◆ Task details: Using the listing below, give again exactly the lines from the line with "RELAY pin IN1: D5 -> D10" to the line with "LINE3 pin AO: A1 -> D10", inclusive, without the pictures.

◆ Records for this task:
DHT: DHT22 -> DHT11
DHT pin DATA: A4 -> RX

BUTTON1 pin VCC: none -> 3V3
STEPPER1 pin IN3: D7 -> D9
* * *
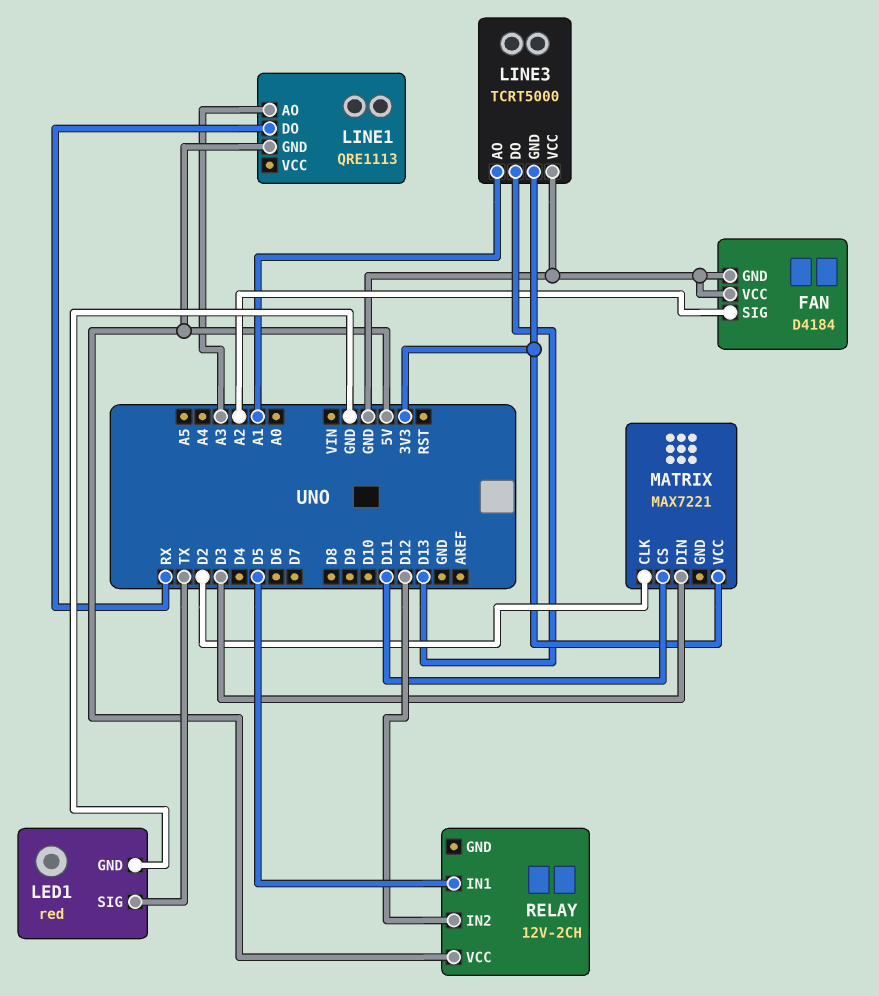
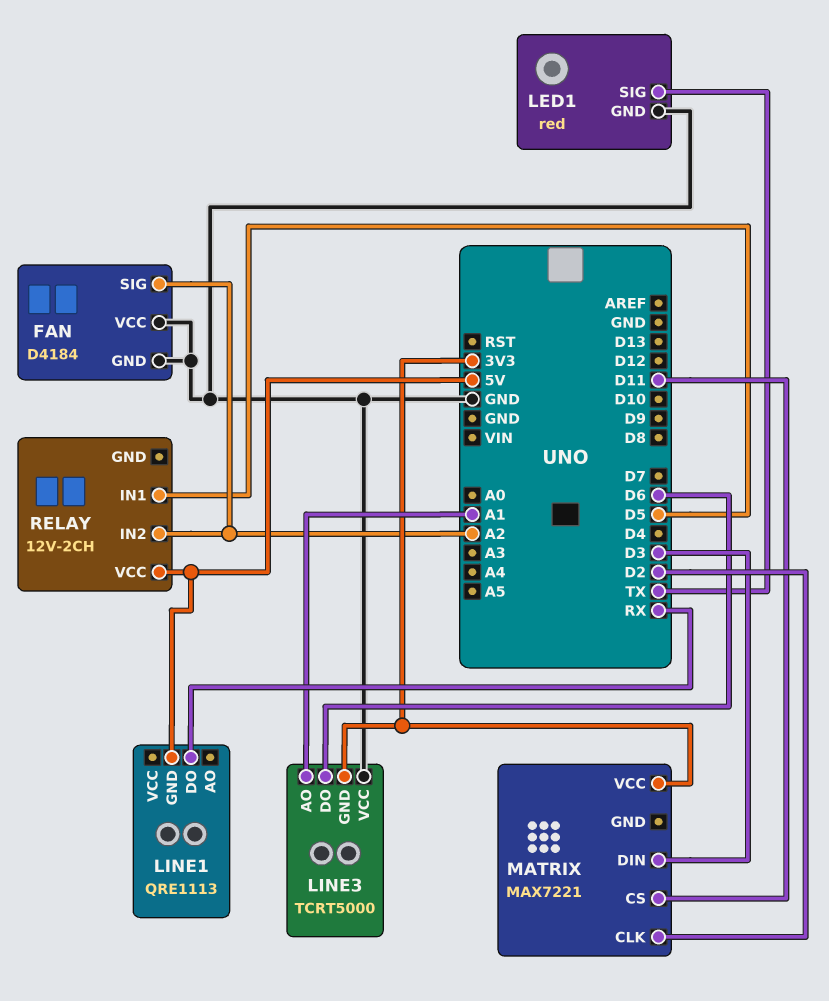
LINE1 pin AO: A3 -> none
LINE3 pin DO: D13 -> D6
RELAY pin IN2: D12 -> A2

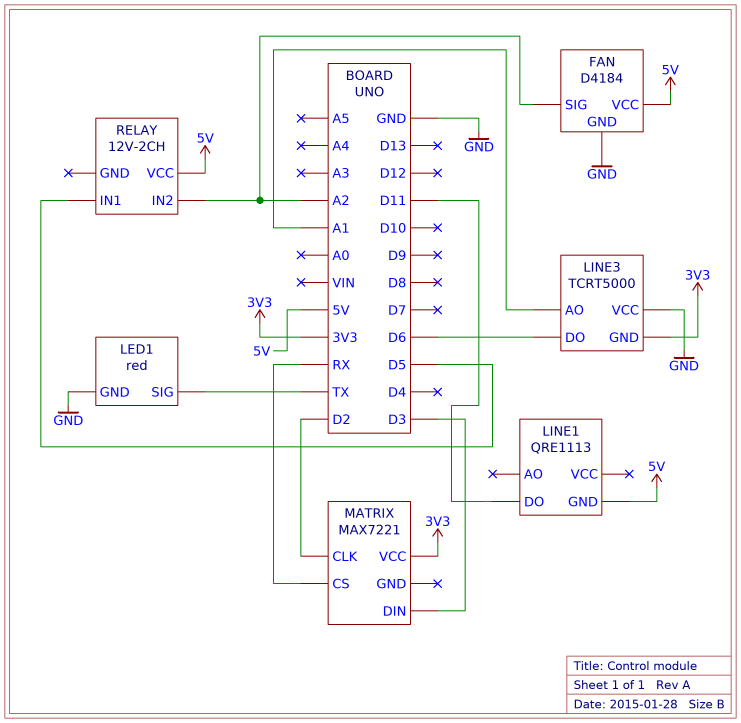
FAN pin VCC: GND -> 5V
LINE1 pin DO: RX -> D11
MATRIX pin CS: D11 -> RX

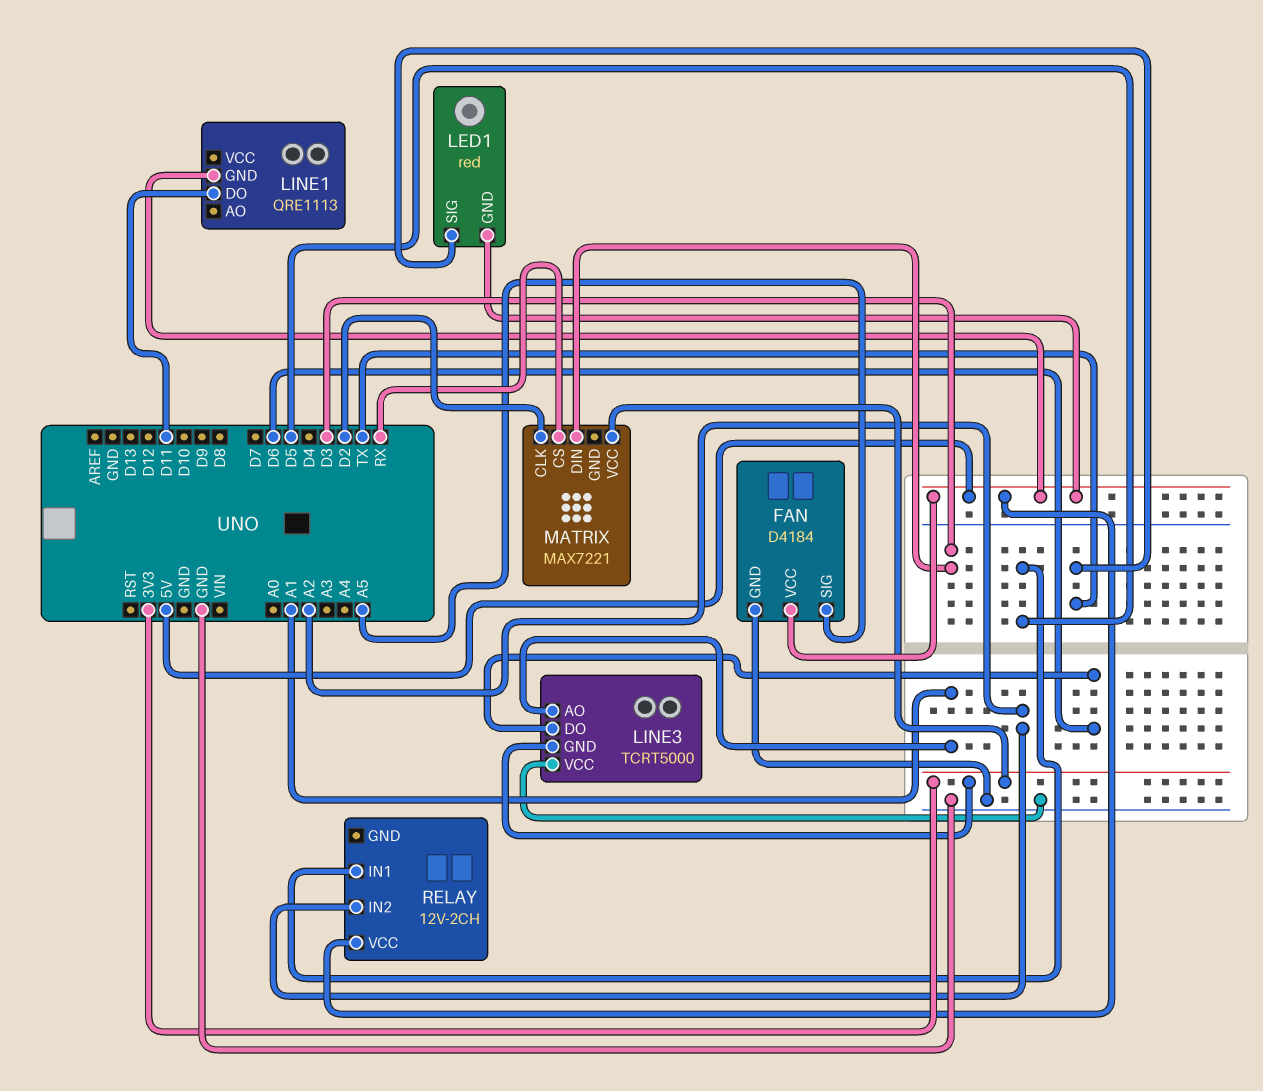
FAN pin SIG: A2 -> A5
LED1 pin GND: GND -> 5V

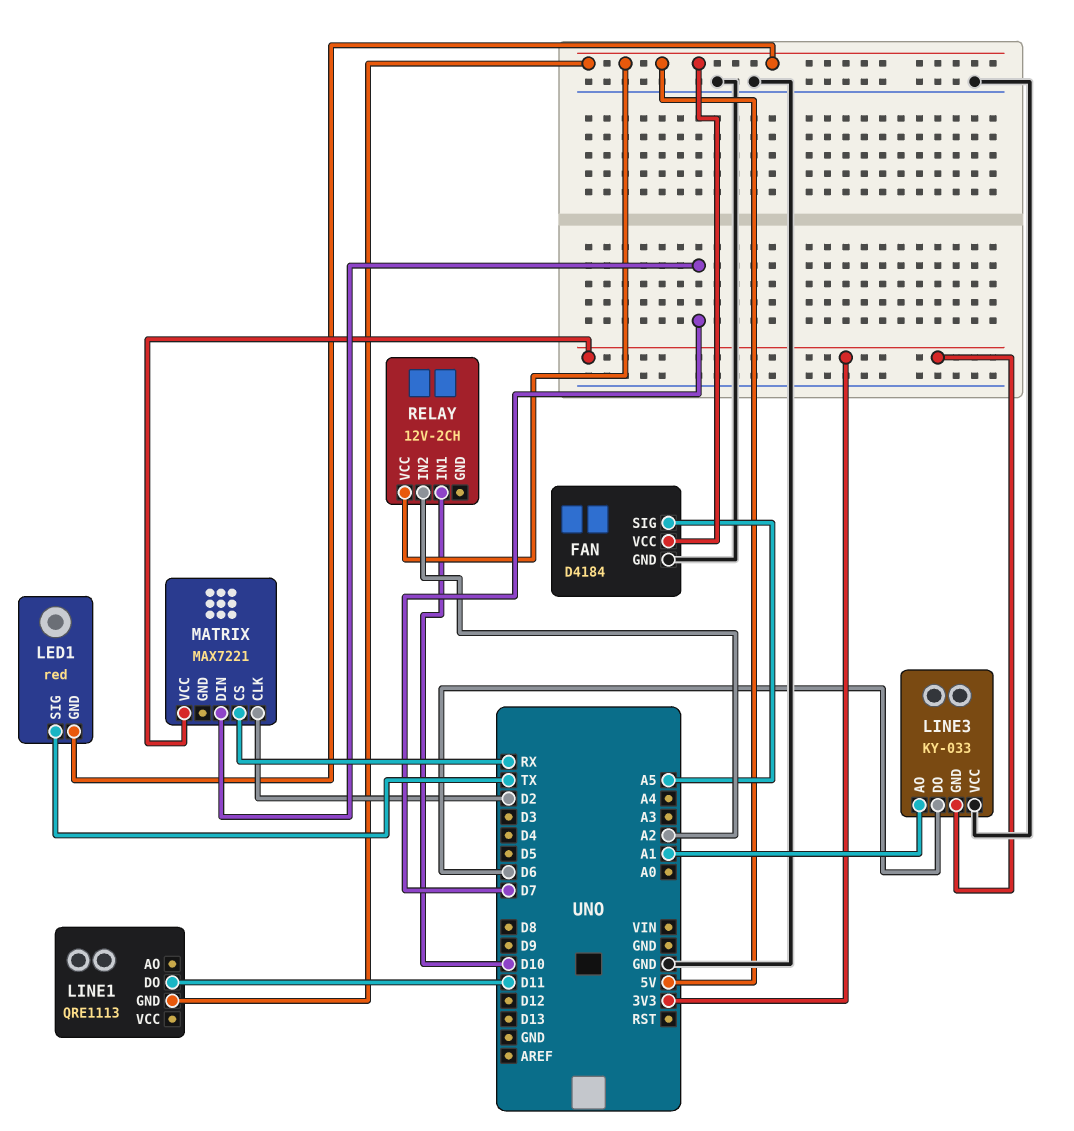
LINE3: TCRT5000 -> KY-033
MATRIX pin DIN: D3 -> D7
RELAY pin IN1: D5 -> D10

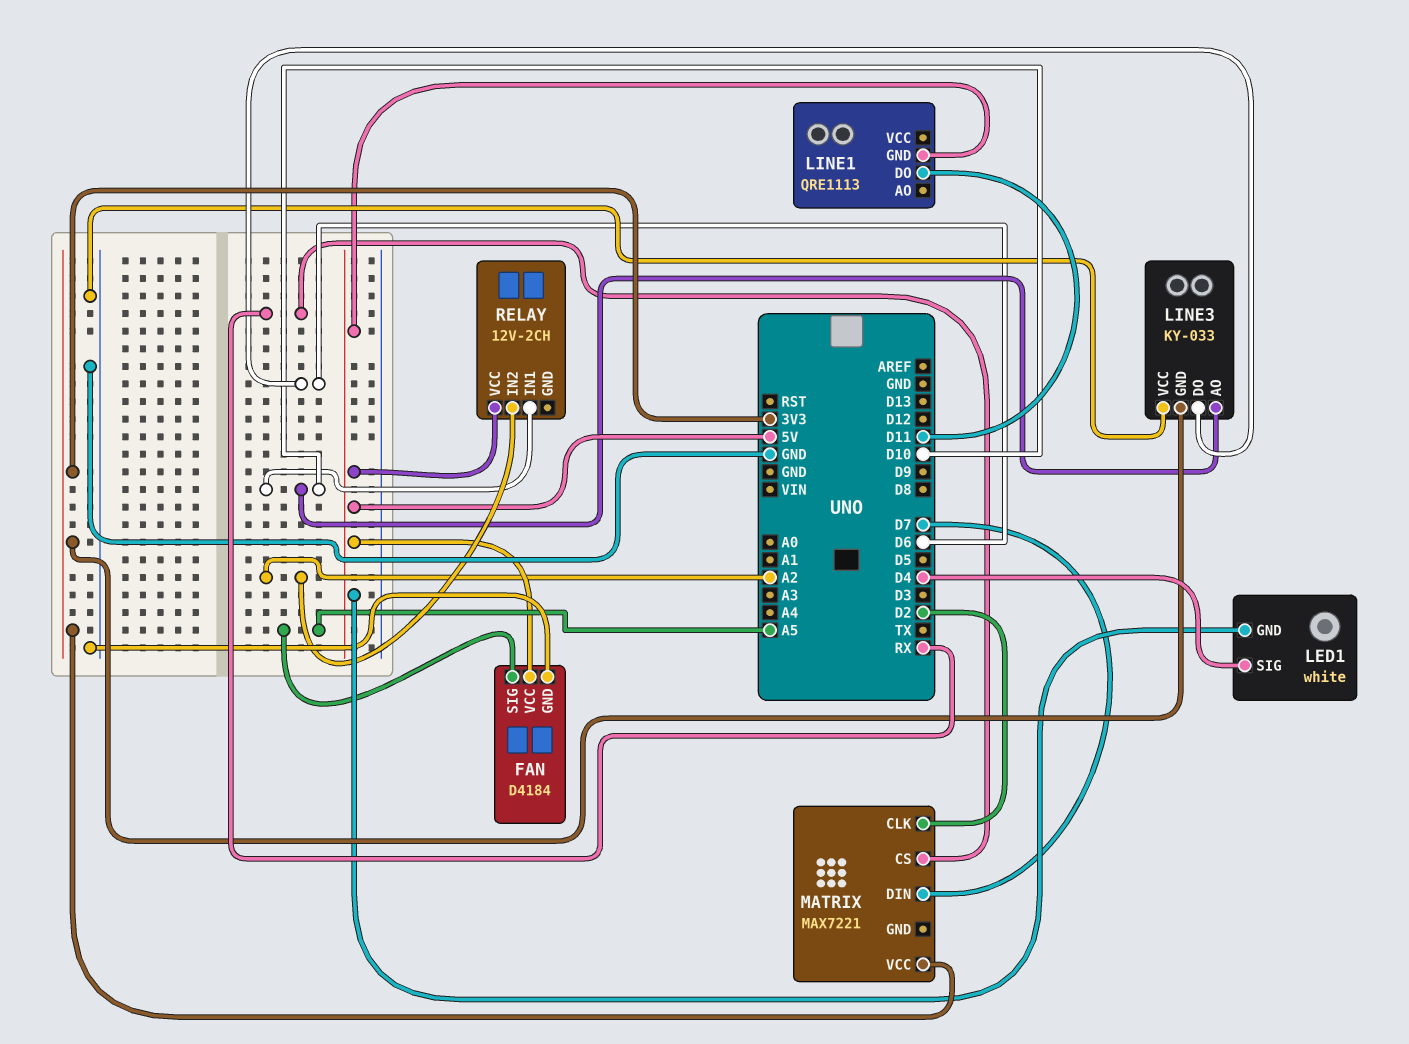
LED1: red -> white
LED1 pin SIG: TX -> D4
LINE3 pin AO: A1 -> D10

◆ Response to this task:
RELAY pin IN1: D5 -> D10

LED1: red -> white
LED1 pin SIG: TX -> D4
LINE3 pin AO: A1 -> D10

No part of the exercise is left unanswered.